── Data for analysis ──

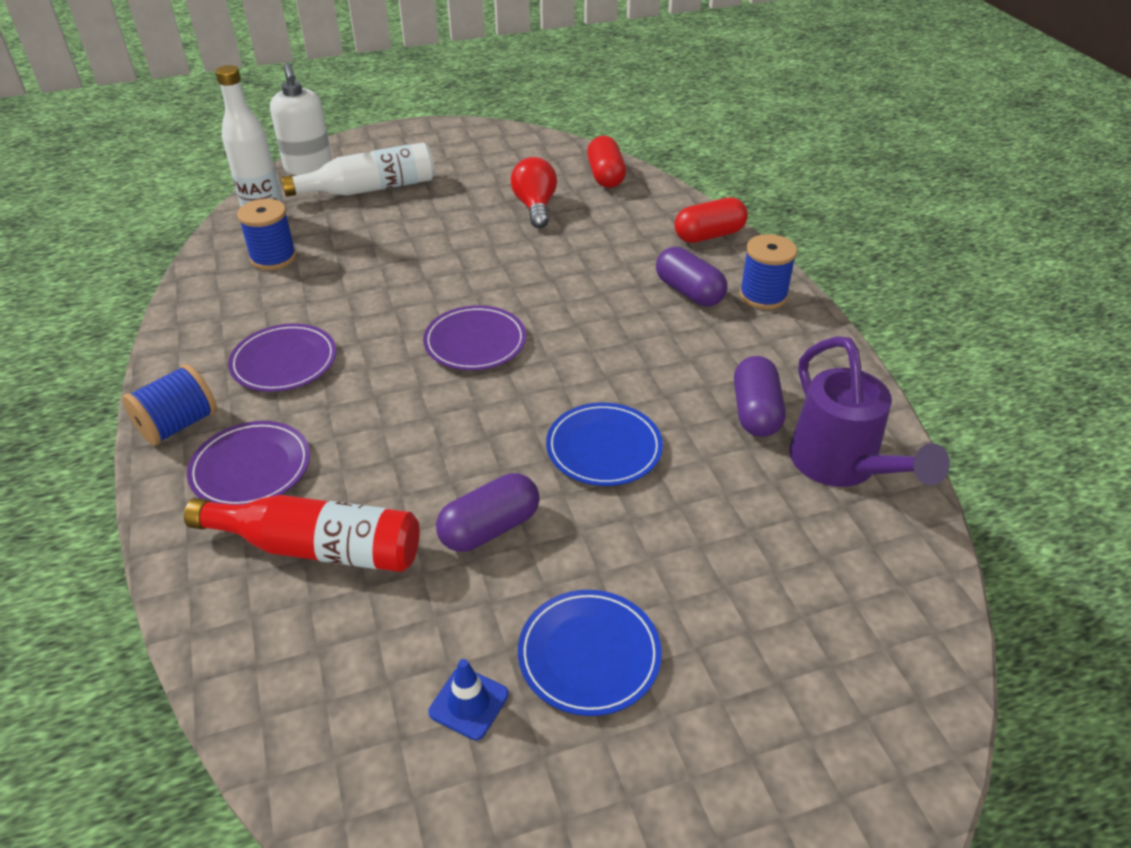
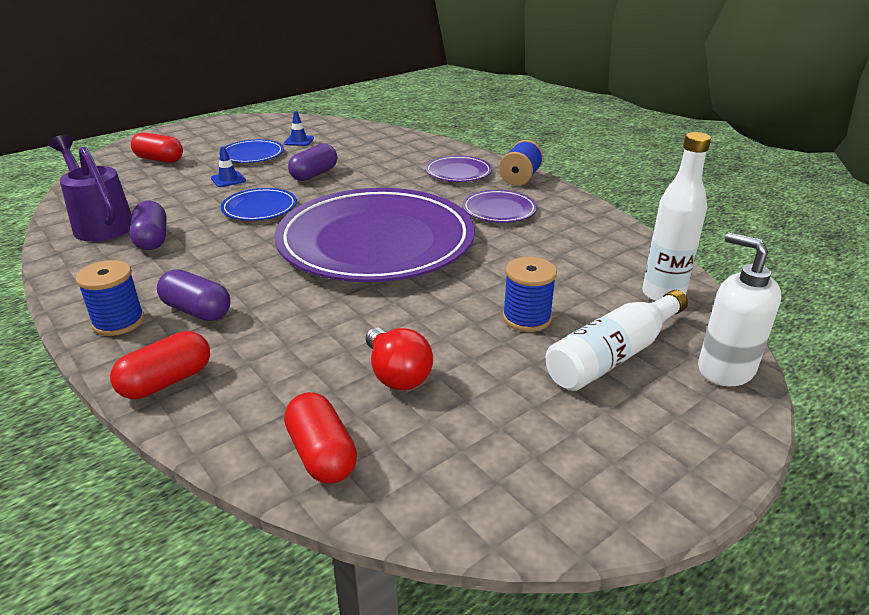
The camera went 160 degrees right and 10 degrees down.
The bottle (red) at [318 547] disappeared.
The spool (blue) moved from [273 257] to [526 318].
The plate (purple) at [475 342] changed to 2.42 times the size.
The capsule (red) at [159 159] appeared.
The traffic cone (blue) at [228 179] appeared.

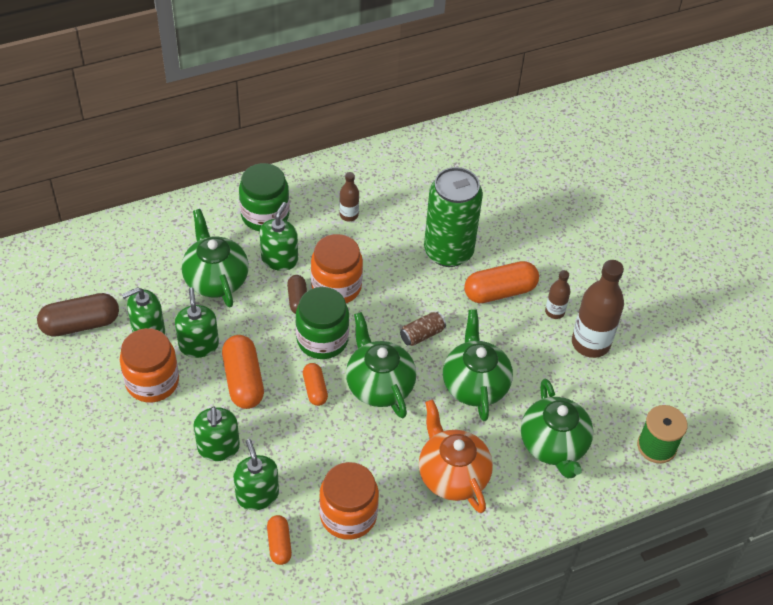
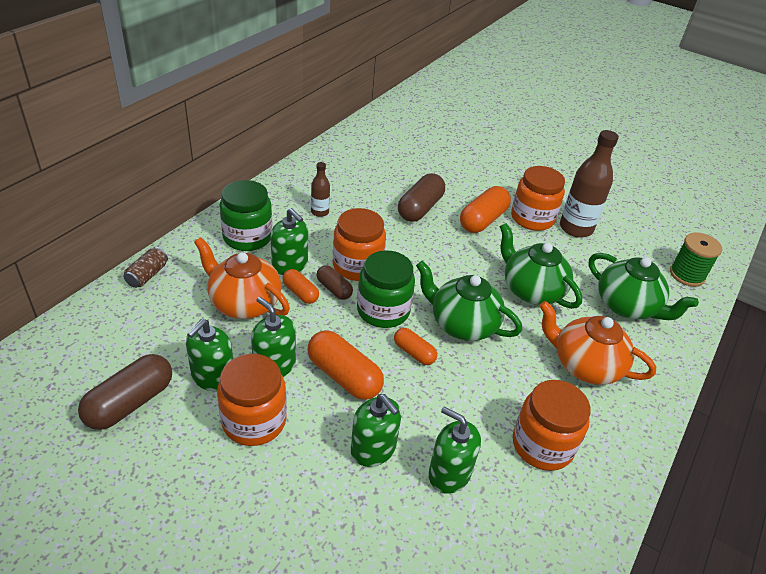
The camera went 35 degrees left and 10 degrees down.
The teapot (green) at [216 279] became the teapot (orange) at [244 303].
The soap dispenser (green) at [279 259] turned 150 degrees clockwise.
The capsule (orange) moved from [279 544] to [300 293].
The can (brown) moved from [422 335] to [147 275].
The can (green) at [448 251] was replaced by the capsule (brown) at [420 208].
The bottle (brown) at [554 312] was replaced by the jar (orange) at [532 218].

───

• **Problem statement**
Retype everything in the entries exactly except the pictures.

• **Task result**
The camera went 160 degrees right and 10 degrees down.
The bottle (red) at [318 547] disappeared.
The spool (blue) moved from [273 257] to [526 318].
The plate (purple) at [475 342] changed to 2.42 times the size.
The capsule (red) at [159 159] appeared.
The traffic cone (blue) at [228 179] appeared.

The camera went 35 degrees left and 10 degrees down.
The teapot (green) at [216 279] became the teapot (orange) at [244 303].
The soap dispenser (green) at [279 259] turned 150 degrees clockwise.
The capsule (orange) moved from [279 544] to [300 293].
The can (brown) moved from [422 335] to [147 275].
The can (green) at [448 251] was replaced by the capsule (brown) at [420 208].
The bottle (brown) at [554 312] was replaced by the jar (orange) at [532 218].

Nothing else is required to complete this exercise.